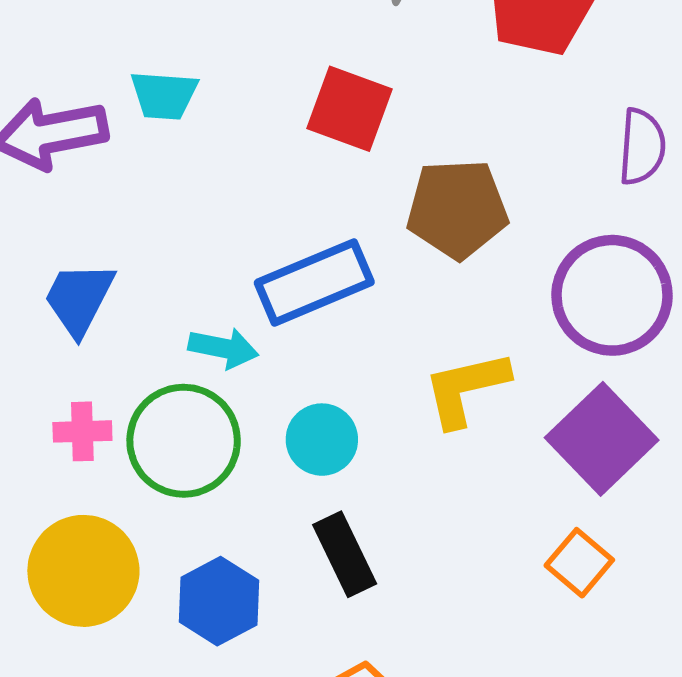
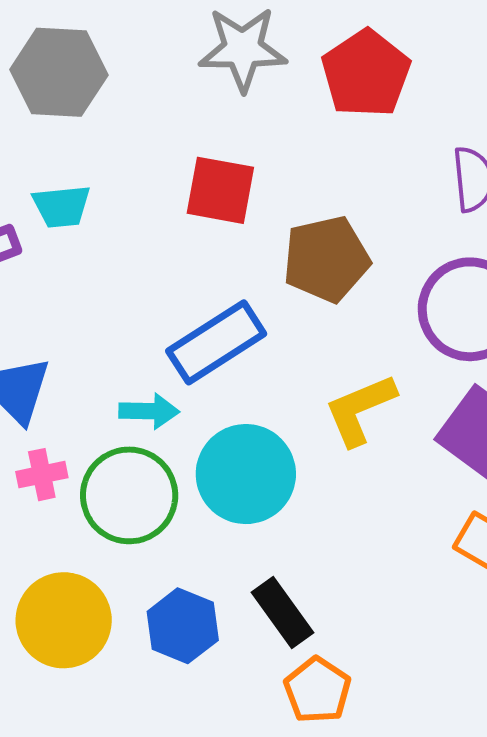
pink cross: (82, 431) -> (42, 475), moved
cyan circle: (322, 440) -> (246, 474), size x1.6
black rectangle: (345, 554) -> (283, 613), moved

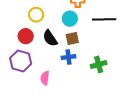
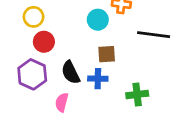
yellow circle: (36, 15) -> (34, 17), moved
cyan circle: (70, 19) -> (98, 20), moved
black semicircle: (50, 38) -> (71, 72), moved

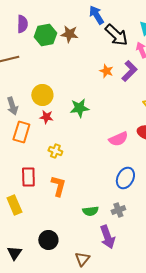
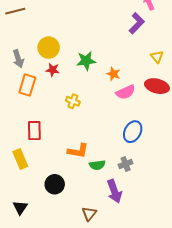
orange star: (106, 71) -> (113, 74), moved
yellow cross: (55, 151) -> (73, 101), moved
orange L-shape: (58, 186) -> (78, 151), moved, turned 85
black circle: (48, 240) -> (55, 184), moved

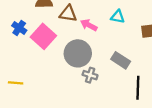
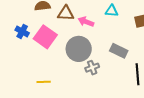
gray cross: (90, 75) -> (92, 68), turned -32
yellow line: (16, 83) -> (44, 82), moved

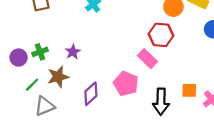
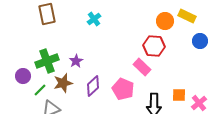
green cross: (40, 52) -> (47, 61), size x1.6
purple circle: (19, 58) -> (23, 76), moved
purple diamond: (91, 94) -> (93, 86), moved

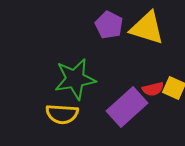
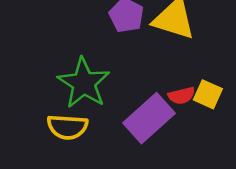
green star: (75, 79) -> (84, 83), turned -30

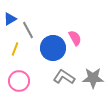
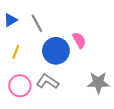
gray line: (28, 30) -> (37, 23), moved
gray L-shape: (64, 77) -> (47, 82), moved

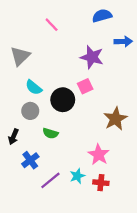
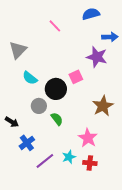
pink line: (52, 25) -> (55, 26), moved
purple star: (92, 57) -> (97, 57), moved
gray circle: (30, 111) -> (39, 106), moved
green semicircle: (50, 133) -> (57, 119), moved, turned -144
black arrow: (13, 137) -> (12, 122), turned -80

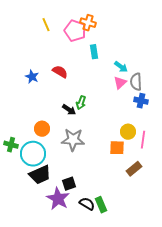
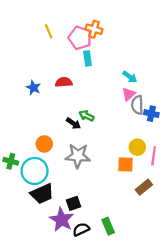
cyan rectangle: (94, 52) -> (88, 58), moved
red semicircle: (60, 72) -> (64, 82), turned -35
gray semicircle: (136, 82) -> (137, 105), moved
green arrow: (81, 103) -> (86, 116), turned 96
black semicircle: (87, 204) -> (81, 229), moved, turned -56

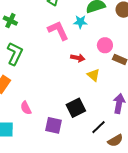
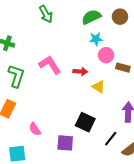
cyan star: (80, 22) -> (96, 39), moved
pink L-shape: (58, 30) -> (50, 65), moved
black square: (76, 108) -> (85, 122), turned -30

* * *

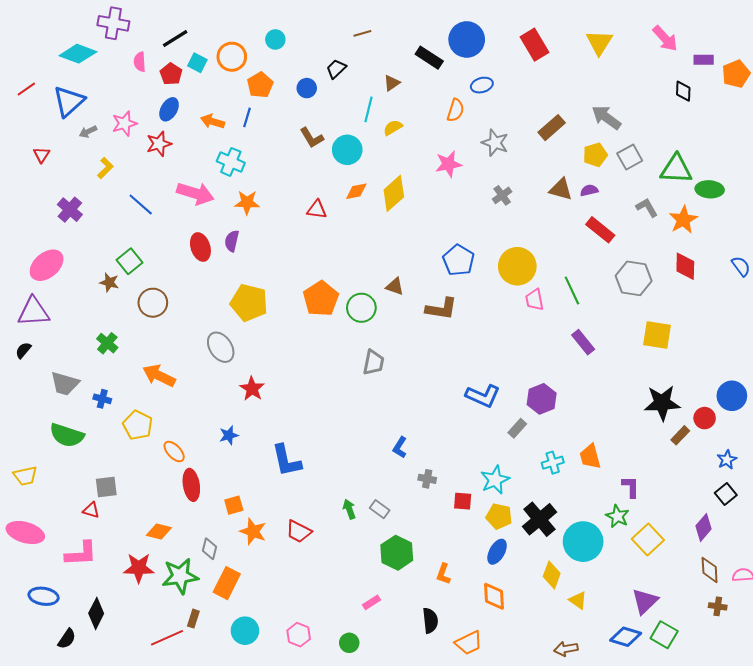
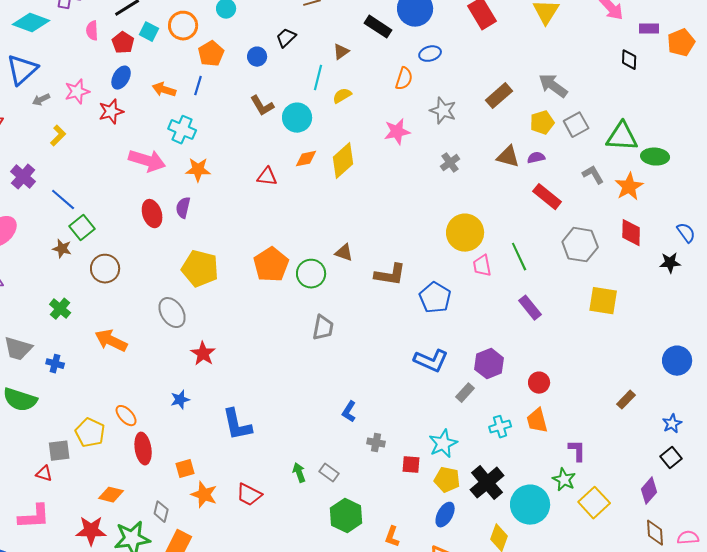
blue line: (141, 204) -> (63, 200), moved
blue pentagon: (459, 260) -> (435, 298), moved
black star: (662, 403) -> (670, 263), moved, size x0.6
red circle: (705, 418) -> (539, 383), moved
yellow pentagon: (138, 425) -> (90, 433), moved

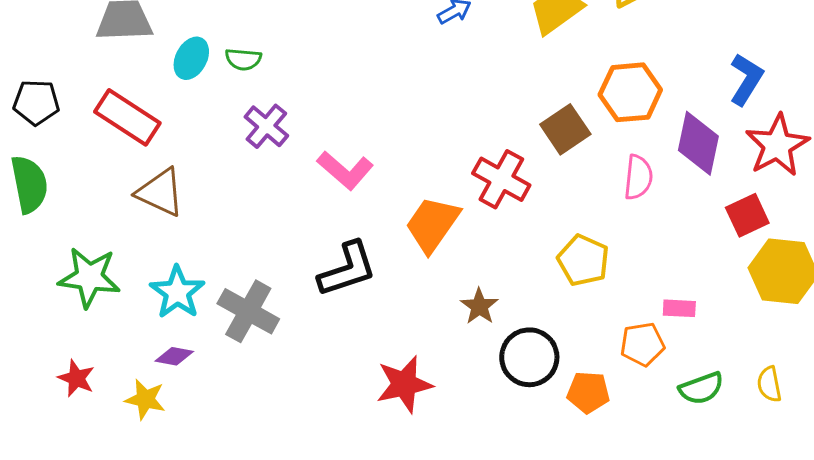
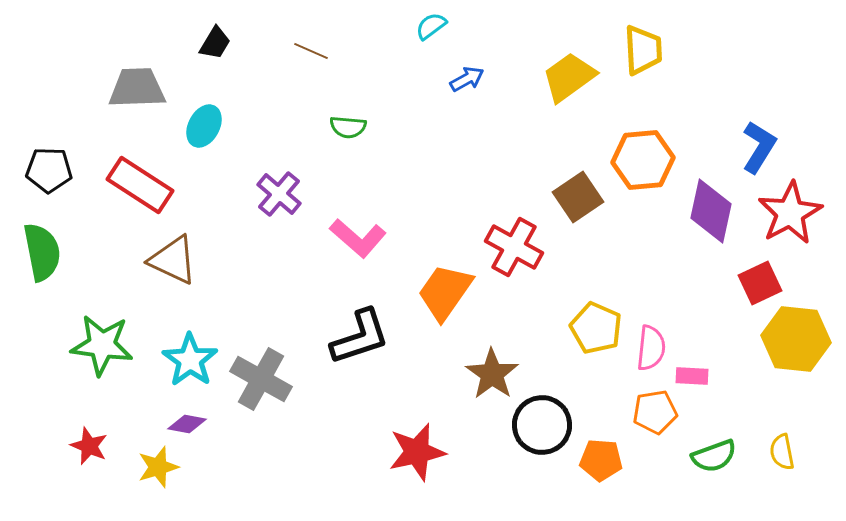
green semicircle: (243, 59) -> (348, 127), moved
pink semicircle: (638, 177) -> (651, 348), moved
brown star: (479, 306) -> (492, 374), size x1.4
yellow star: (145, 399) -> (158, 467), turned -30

What you are asked to do =
For this exercise, please set down exactly the lines of the listing above from the line with "purple circle: (19, 58) -> (23, 76), moved" up to and including the line with "black arrow: (13, 137)", and no pictures.

Response below =
purple circle: (19, 58) -> (23, 76), moved
purple diamond: (91, 94) -> (93, 86), moved

green star: (75, 79) -> (84, 83), turned -30

gray line: (28, 30) -> (37, 23), moved
gray L-shape: (64, 77) -> (47, 82), moved

pink line: (52, 25) -> (55, 26), moved
purple star: (92, 57) -> (97, 57), moved
gray circle: (30, 111) -> (39, 106), moved
green semicircle: (50, 133) -> (57, 119), moved, turned -144
black arrow: (13, 137) -> (12, 122), turned -80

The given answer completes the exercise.